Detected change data
* * * * * * *

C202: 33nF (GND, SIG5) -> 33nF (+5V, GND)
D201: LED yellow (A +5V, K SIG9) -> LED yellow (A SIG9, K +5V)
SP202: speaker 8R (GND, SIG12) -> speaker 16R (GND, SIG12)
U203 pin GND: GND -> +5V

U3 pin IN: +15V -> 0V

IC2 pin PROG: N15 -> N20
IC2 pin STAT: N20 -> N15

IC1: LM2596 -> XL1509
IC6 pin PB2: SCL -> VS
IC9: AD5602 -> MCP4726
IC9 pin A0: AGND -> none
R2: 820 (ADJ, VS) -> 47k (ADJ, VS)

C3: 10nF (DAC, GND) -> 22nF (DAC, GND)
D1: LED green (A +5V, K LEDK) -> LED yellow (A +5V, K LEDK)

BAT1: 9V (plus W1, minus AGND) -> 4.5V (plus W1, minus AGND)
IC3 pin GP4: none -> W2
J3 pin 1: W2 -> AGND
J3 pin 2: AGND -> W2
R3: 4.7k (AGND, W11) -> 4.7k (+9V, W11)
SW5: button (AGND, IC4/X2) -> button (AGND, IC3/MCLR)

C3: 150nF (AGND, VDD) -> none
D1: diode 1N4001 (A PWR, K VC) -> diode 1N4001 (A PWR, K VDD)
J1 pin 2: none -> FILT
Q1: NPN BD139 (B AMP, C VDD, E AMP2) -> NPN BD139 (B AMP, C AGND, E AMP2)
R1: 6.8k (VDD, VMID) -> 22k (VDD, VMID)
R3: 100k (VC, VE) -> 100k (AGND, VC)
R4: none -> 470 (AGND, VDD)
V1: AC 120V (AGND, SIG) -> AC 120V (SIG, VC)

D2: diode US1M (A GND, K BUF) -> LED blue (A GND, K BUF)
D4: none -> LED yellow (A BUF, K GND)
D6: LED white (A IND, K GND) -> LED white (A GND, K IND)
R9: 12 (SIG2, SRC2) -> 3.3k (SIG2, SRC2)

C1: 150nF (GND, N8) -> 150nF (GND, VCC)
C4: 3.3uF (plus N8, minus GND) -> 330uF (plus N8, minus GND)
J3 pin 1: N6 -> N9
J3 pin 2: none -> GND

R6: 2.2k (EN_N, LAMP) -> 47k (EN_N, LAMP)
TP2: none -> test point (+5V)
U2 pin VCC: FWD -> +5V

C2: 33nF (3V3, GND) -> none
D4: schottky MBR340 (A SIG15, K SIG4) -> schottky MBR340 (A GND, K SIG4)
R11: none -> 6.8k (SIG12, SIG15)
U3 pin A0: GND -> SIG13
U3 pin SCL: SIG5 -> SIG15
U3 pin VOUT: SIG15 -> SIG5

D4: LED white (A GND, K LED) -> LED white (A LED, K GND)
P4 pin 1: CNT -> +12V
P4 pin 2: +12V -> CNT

* * * * * * *

YOUR GOAL: Every record listed above needs to be written out again exactly.

SOLUTION TO THIS PROBLEM:
C202: 33nF (GND, SIG5) -> 33nF (+5V, GND)
D201: LED yellow (A +5V, K SIG9) -> LED yellow (A SIG9, K +5V)
SP202: speaker 8R (GND, SIG12) -> speaker 16R (GND, SIG12)
U203 pin GND: GND -> +5V

U3 pin IN: +15V -> 0V

IC2 pin PROG: N15 -> N20
IC2 pin STAT: N20 -> N15

IC1: LM2596 -> XL1509
IC6 pin PB2: SCL -> VS
IC9: AD5602 -> MCP4726
IC9 pin A0: AGND -> none
R2: 820 (ADJ, VS) -> 47k (ADJ, VS)

C3: 10nF (DAC, GND) -> 22nF (DAC, GND)
D1: LED green (A +5V, K LEDK) -> LED yellow (A +5V, K LEDK)

BAT1: 9V (plus W1, minus AGND) -> 4.5V (plus W1, minus AGND)
IC3 pin GP4: none -> W2
J3 pin 1: W2 -> AGND
J3 pin 2: AGND -> W2
R3: 4.7k (AGND, W11) -> 4.7k (+9V, W11)
SW5: button (AGND, IC4/X2) -> button (AGND, IC3/MCLR)

C3: 150nF (AGND, VDD) -> none
D1: diode 1N4001 (A PWR, K VC) -> diode 1N4001 (A PWR, K VDD)
J1 pin 2: none -> FILT
Q1: NPN BD139 (B AMP, C VDD, E AMP2) -> NPN BD139 (B AMP, C AGND, E AMP2)
R1: 6.8k (VDD, VMID) -> 22k (VDD, VMID)
R3: 100k (VC, VE) -> 100k (AGND, VC)
R4: none -> 470 (AGND, VDD)
V1: AC 120V (AGND, SIG) -> AC 120V (SIG, VC)

D2: diode US1M (A GND, K BUF) -> LED blue (A GND, K BUF)
D4: none -> LED yellow (A BUF, K GND)
D6: LED white (A IND, K GND) -> LED white (A GND, K IND)
R9: 12 (SIG2, SRC2) -> 3.3k (SIG2, SRC2)

C1: 150nF (GND, N8) -> 150nF (GND, VCC)
C4: 3.3uF (plus N8, minus GND) -> 330uF (plus N8, minus GND)
J3 pin 1: N6 -> N9
J3 pin 2: none -> GND

R6: 2.2k (EN_N, LAMP) -> 47k (EN_N, LAMP)
TP2: none -> test point (+5V)
U2 pin VCC: FWD -> +5V

C2: 33nF (3V3, GND) -> none
D4: schottky MBR340 (A SIG15, K SIG4) -> schottky MBR340 (A GND, K SIG4)
R11: none -> 6.8k (SIG12, SIG15)
U3 pin A0: GND -> SIG13
U3 pin SCL: SIG5 -> SIG15
U3 pin VOUT: SIG15 -> SIG5

D4: LED white (A GND, K LED) -> LED white (A LED, K GND)
P4 pin 1: CNT -> +12V
P4 pin 2: +12V -> CNT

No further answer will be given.